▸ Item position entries
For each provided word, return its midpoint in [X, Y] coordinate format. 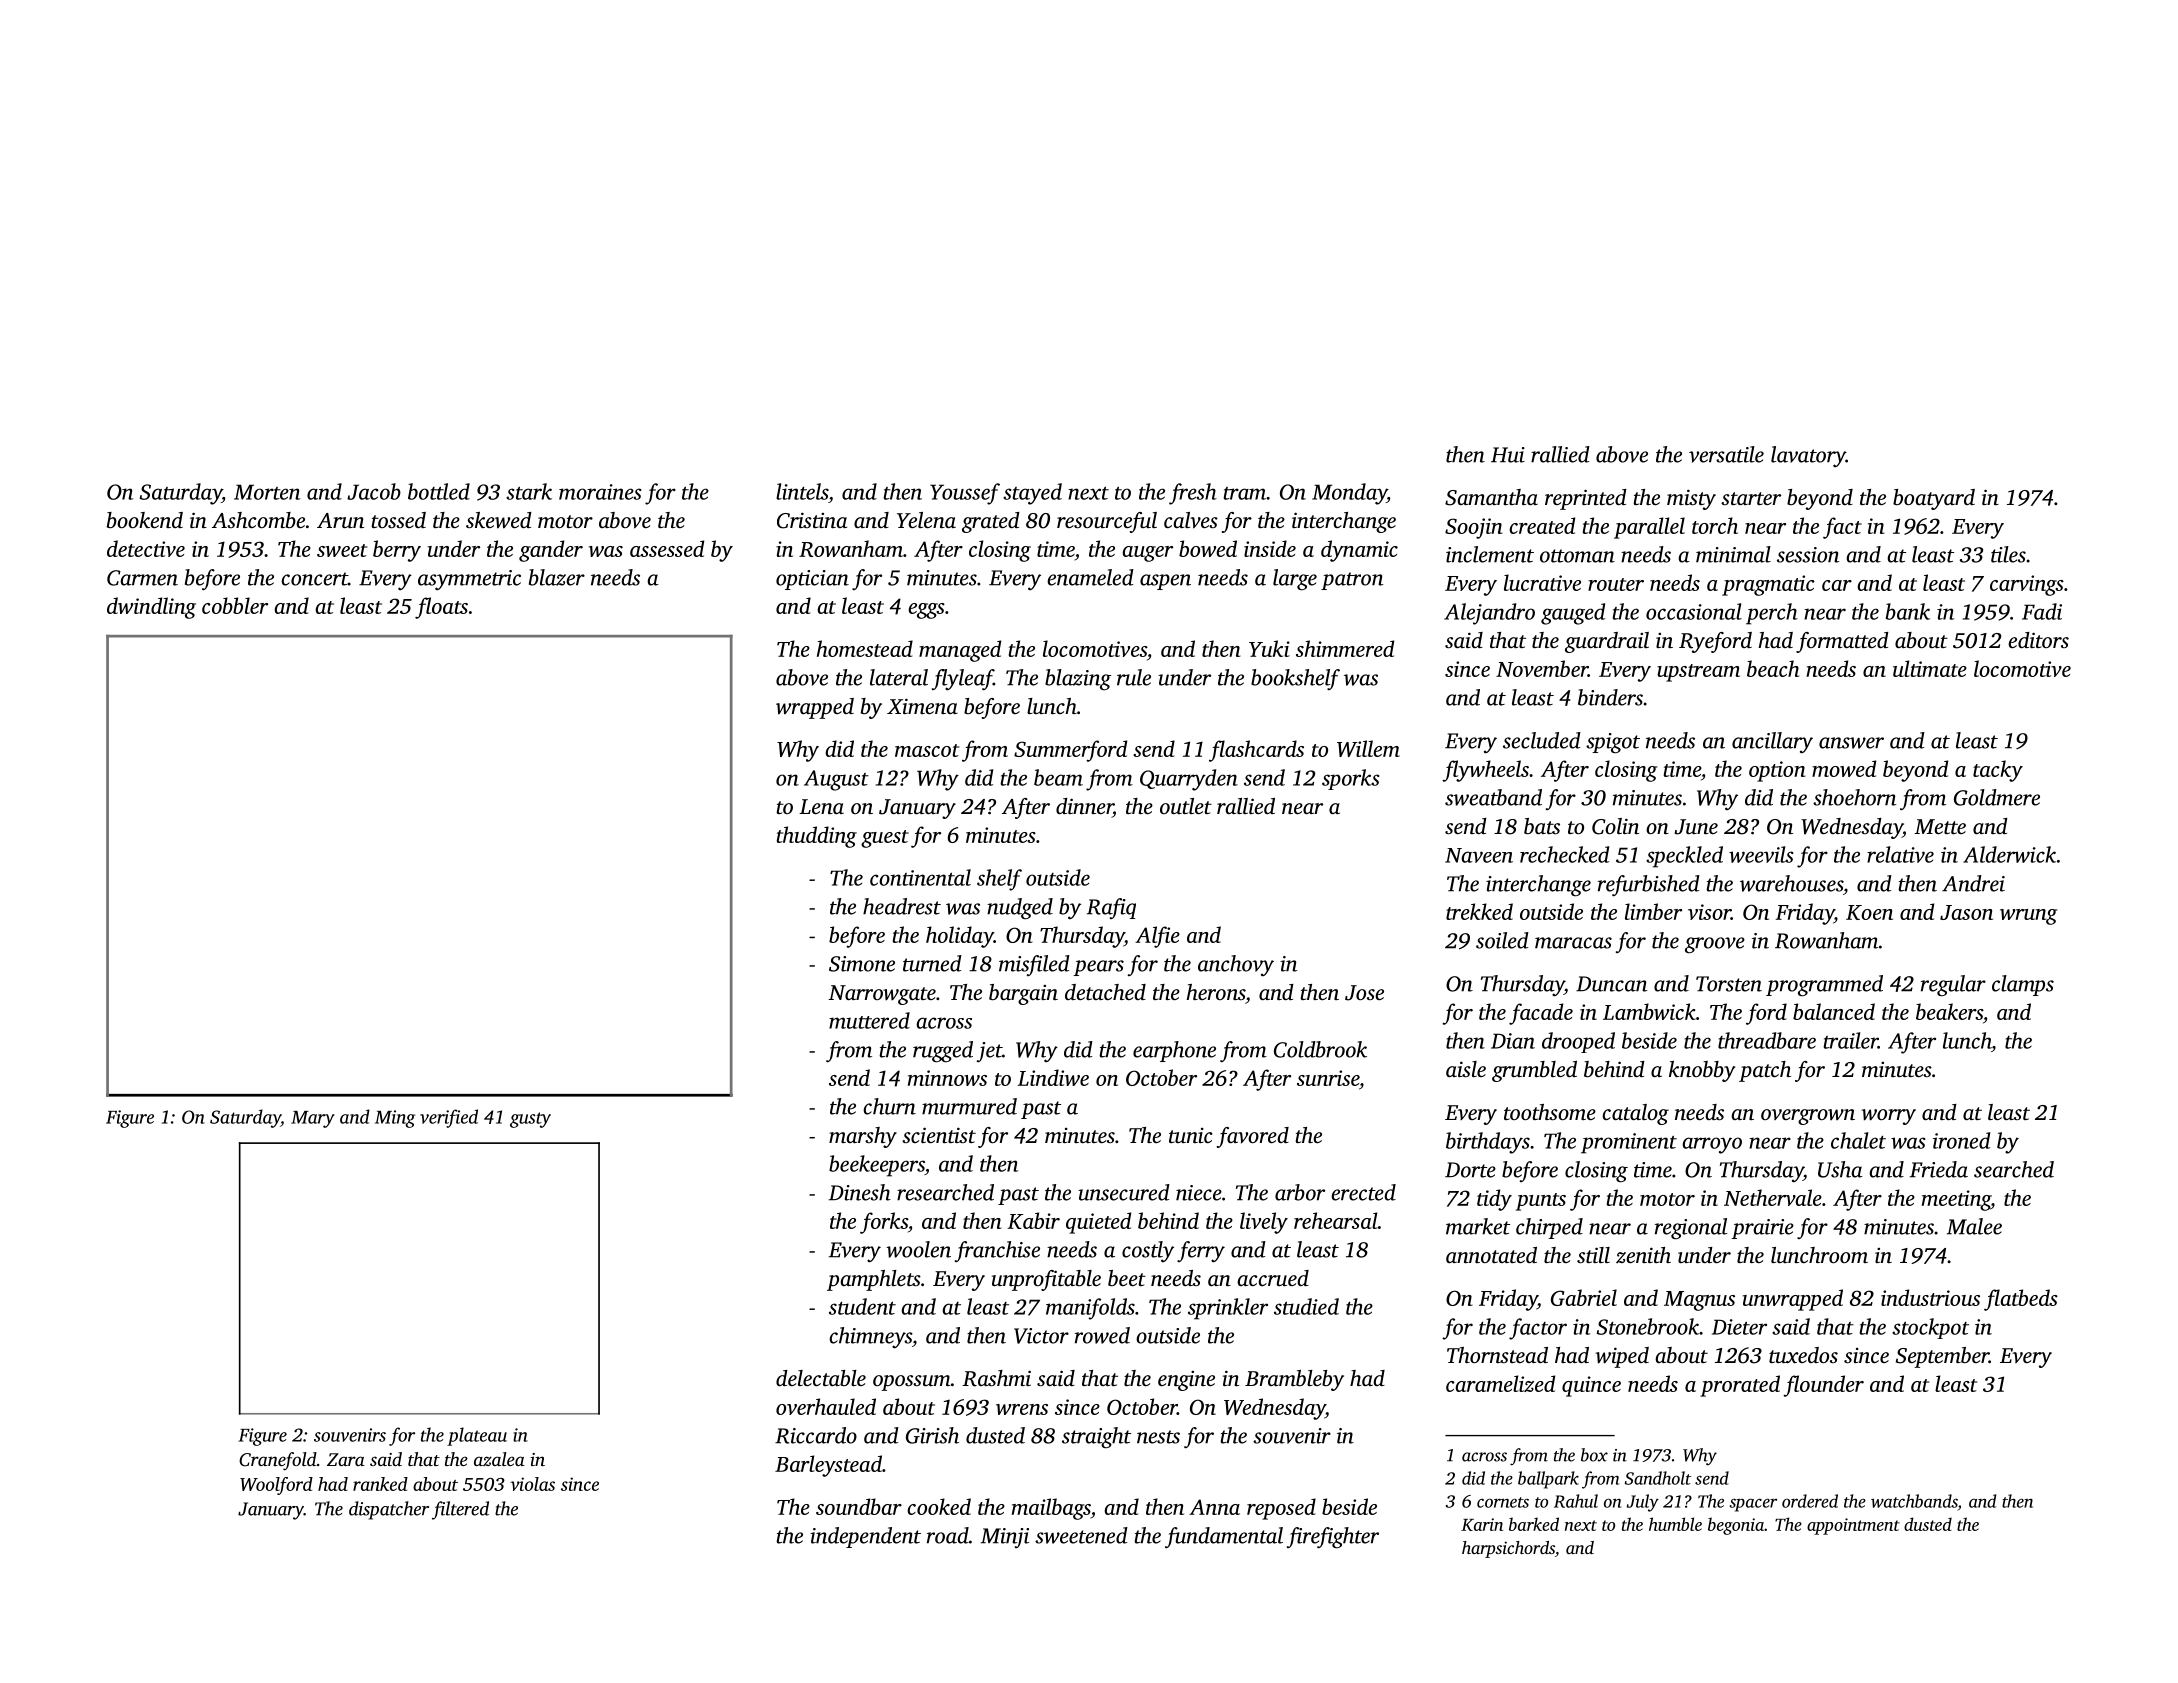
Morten [267, 492]
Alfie [1157, 937]
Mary [313, 1119]
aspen [1165, 582]
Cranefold [278, 1461]
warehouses [1791, 883]
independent [865, 1537]
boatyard [1934, 499]
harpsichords [1508, 1549]
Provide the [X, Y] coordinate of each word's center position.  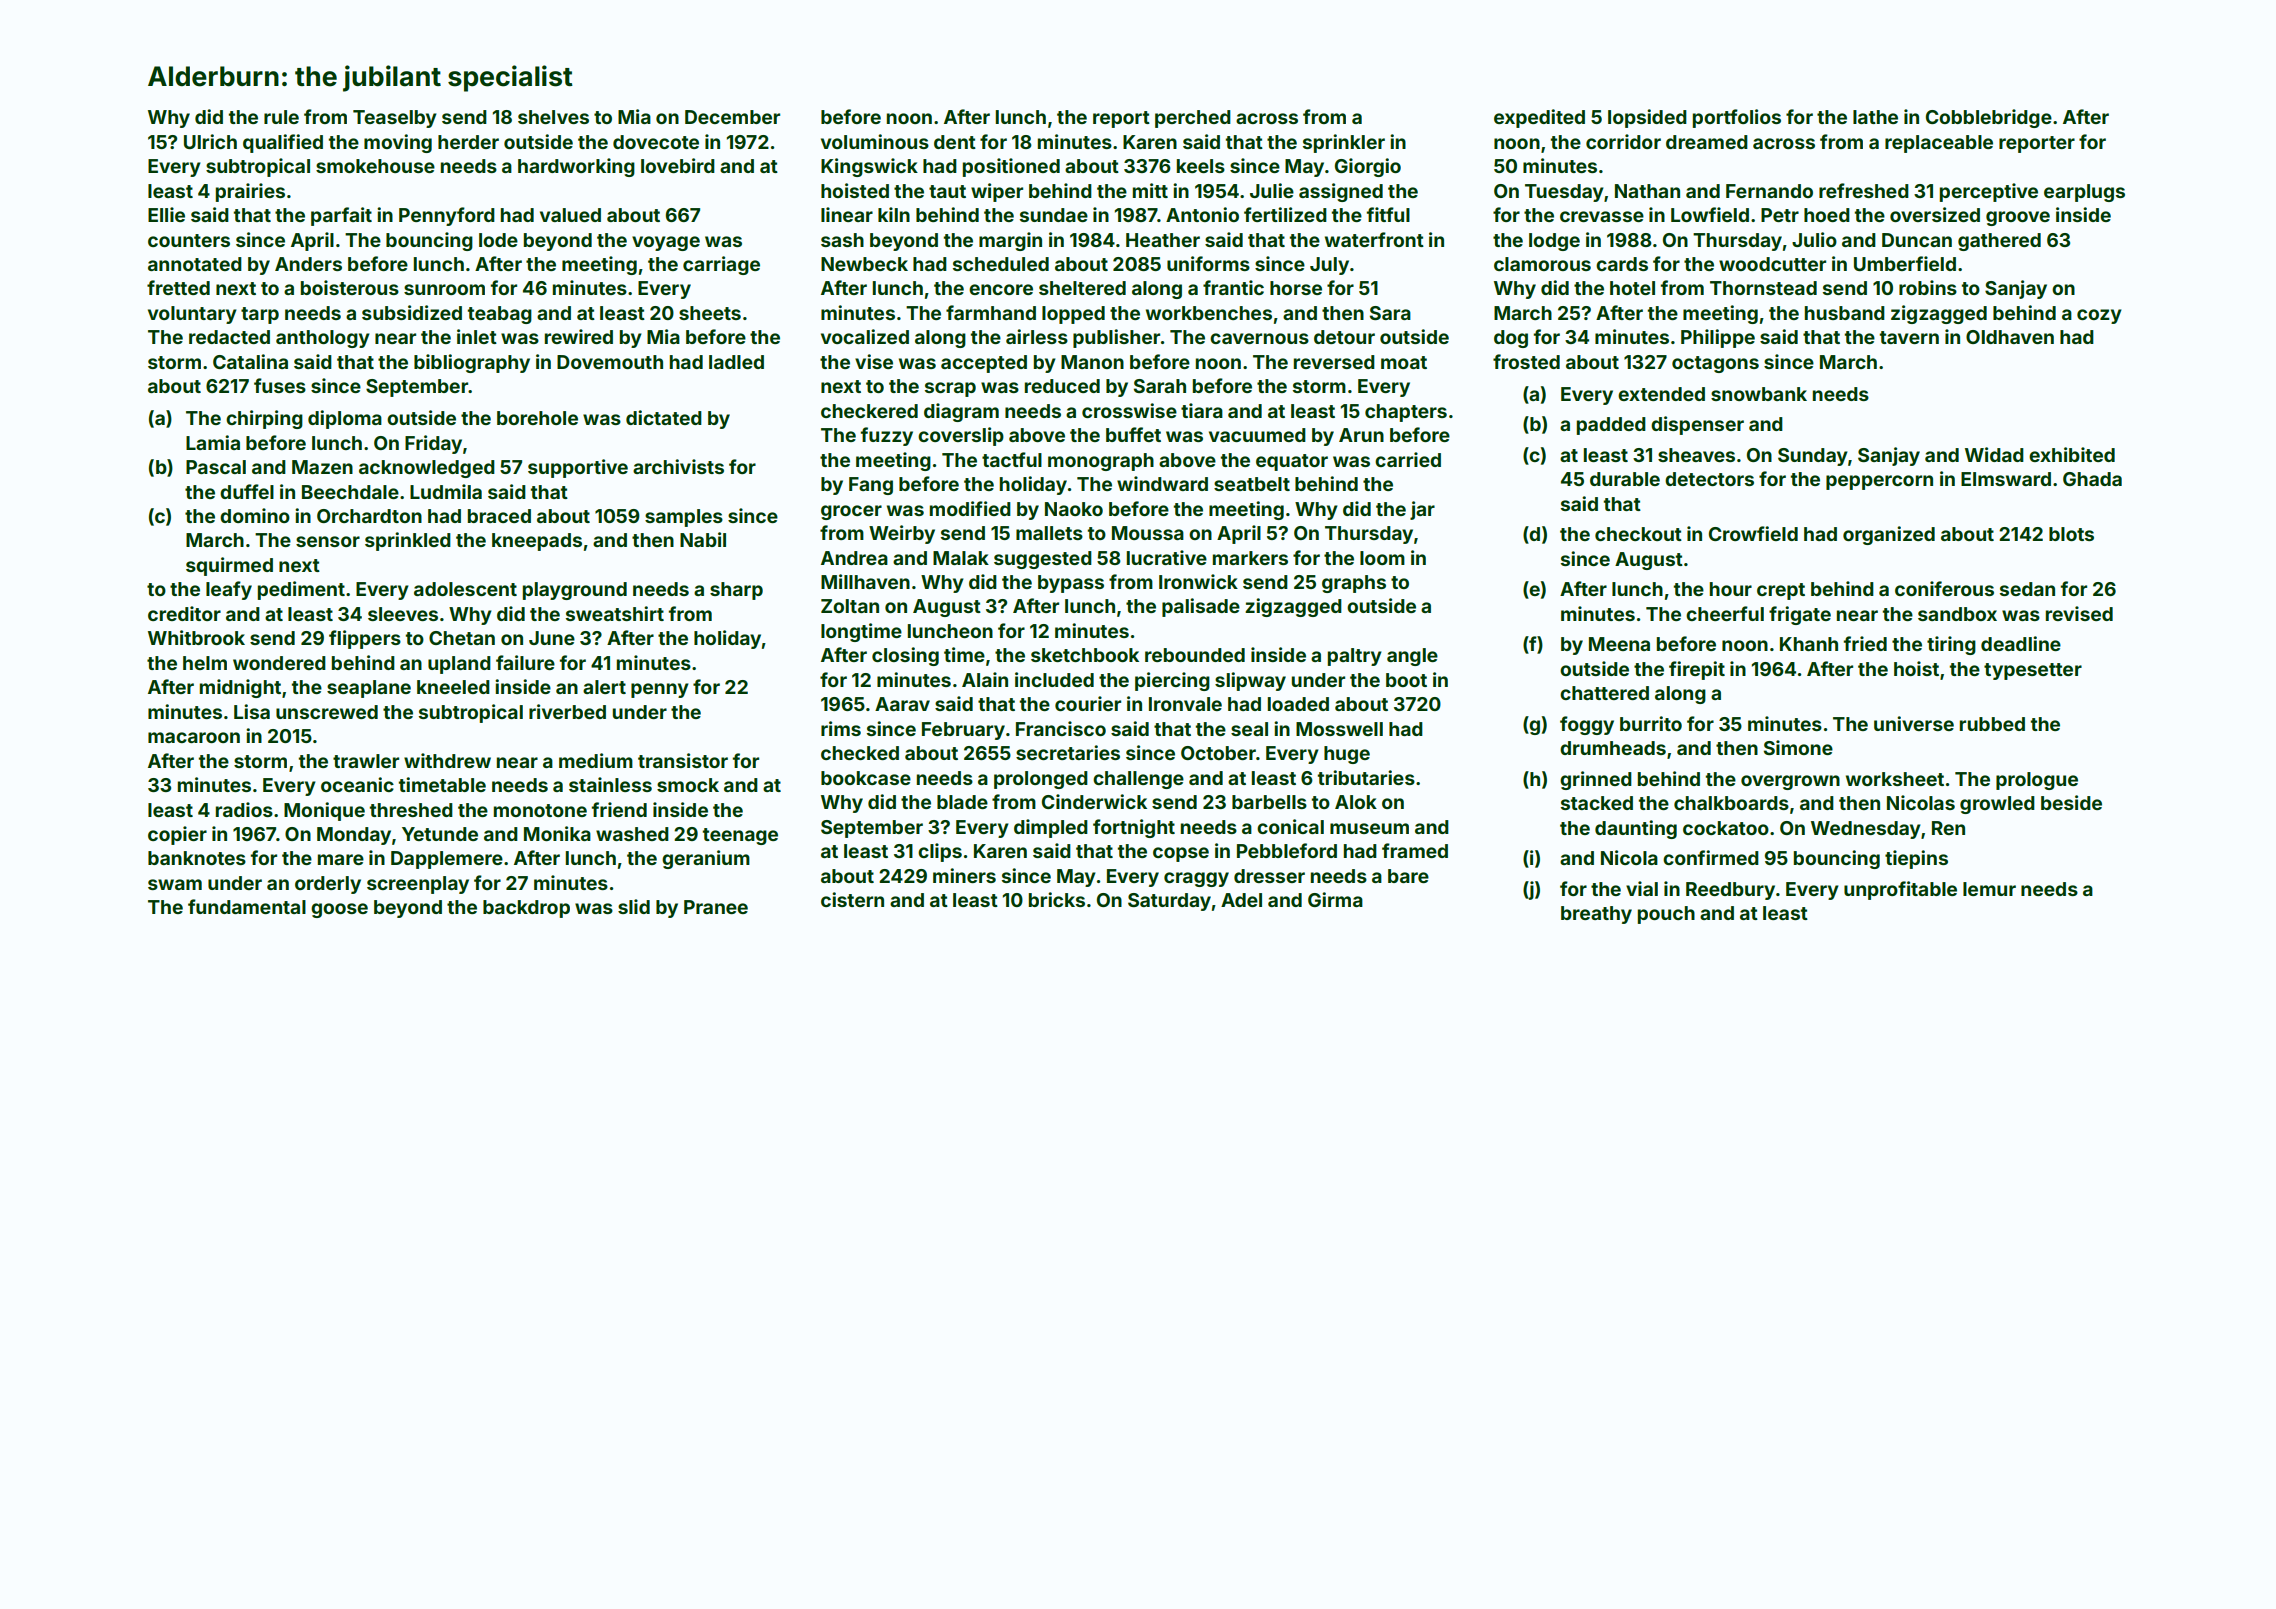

▸ Prompt
Turn all of the records into a numbered list, one line per item. Skip blank lines and leave out the pictures.

▸ Exercise result
1. For each provided word, return its midpoint in [X, Y] coordinate format. 
2. Morten [267, 492]
3. Alfie [1157, 937]
4. Mary [313, 1119]
5. aspen [1165, 582]
6. Cranefold [278, 1461]
7. warehouses [1791, 883]
8. independent [865, 1537]
9. boatyard [1934, 499]
10. harpsichords [1508, 1549]
11. Provide the [X, Y] coordinate of each word's center position.  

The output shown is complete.